-- Task input follows --

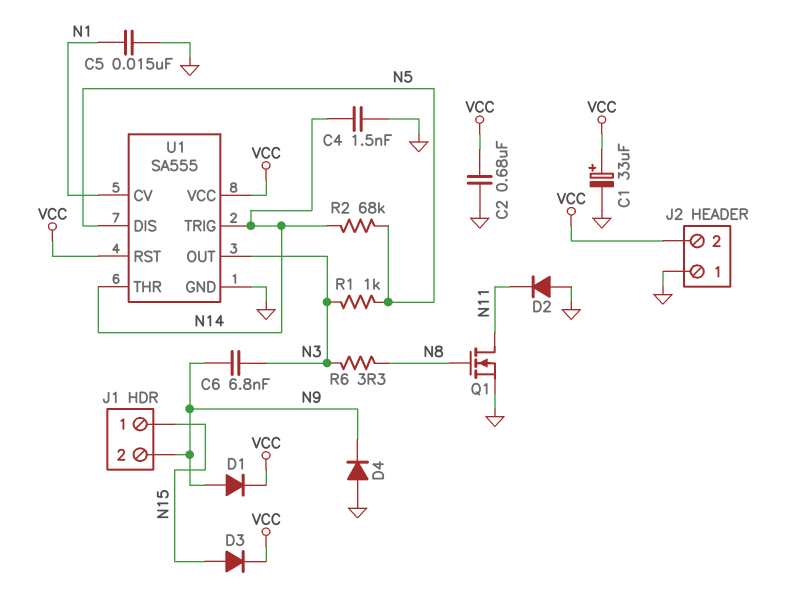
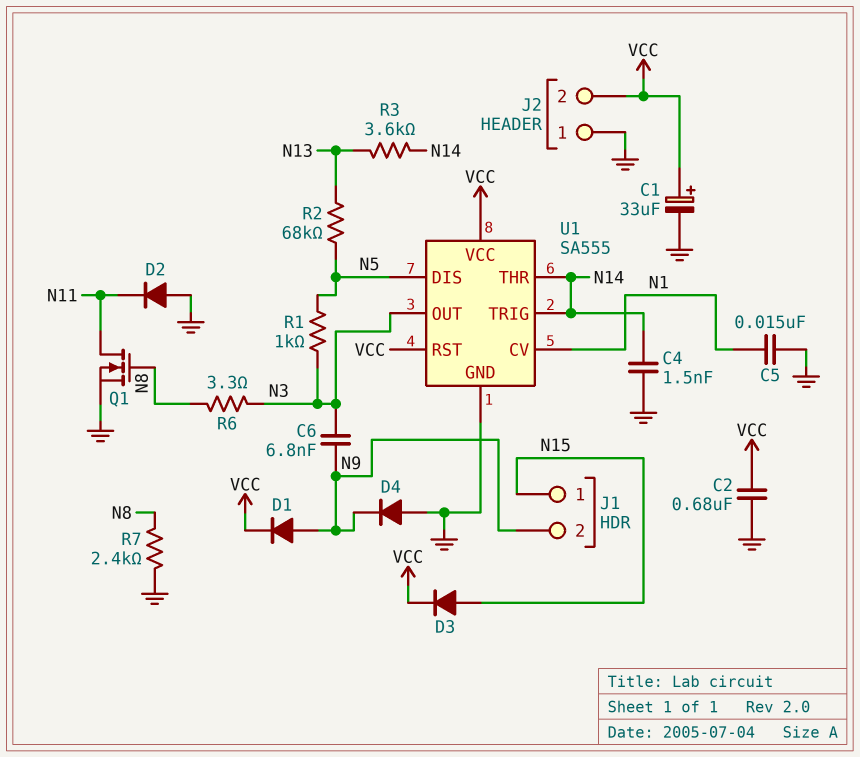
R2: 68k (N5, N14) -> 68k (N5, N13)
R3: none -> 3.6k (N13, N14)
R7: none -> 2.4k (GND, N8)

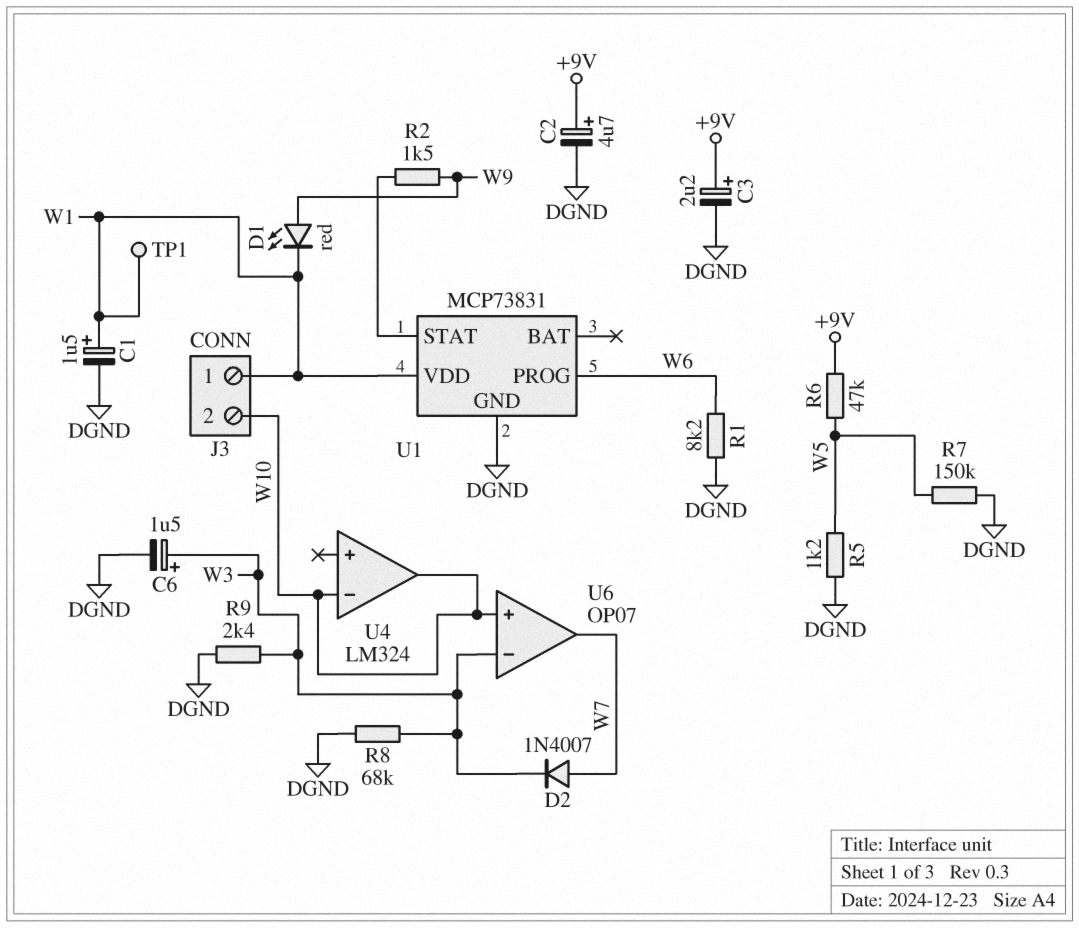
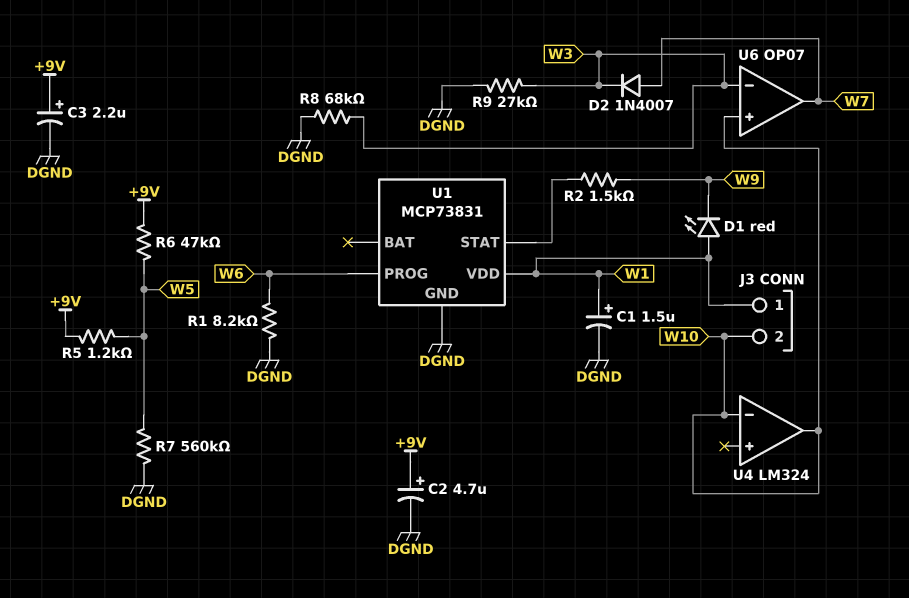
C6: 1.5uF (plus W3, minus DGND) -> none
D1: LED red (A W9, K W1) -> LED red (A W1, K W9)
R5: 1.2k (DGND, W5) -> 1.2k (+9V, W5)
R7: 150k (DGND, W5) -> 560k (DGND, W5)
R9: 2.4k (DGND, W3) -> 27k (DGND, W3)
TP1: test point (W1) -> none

-- Task input concluded --

What to produce
Your response must reproduce every line of the data exactly, with images omitted.

Solution to the exercise
R2: 68k (N5, N14) -> 68k (N5, N13)
R3: none -> 3.6k (N13, N14)
R7: none -> 2.4k (GND, N8)

C6: 1.5uF (plus W3, minus DGND) -> none
D1: LED red (A W9, K W1) -> LED red (A W1, K W9)
R5: 1.2k (DGND, W5) -> 1.2k (+9V, W5)
R7: 150k (DGND, W5) -> 560k (DGND, W5)
R9: 2.4k (DGND, W3) -> 27k (DGND, W3)
TP1: test point (W1) -> none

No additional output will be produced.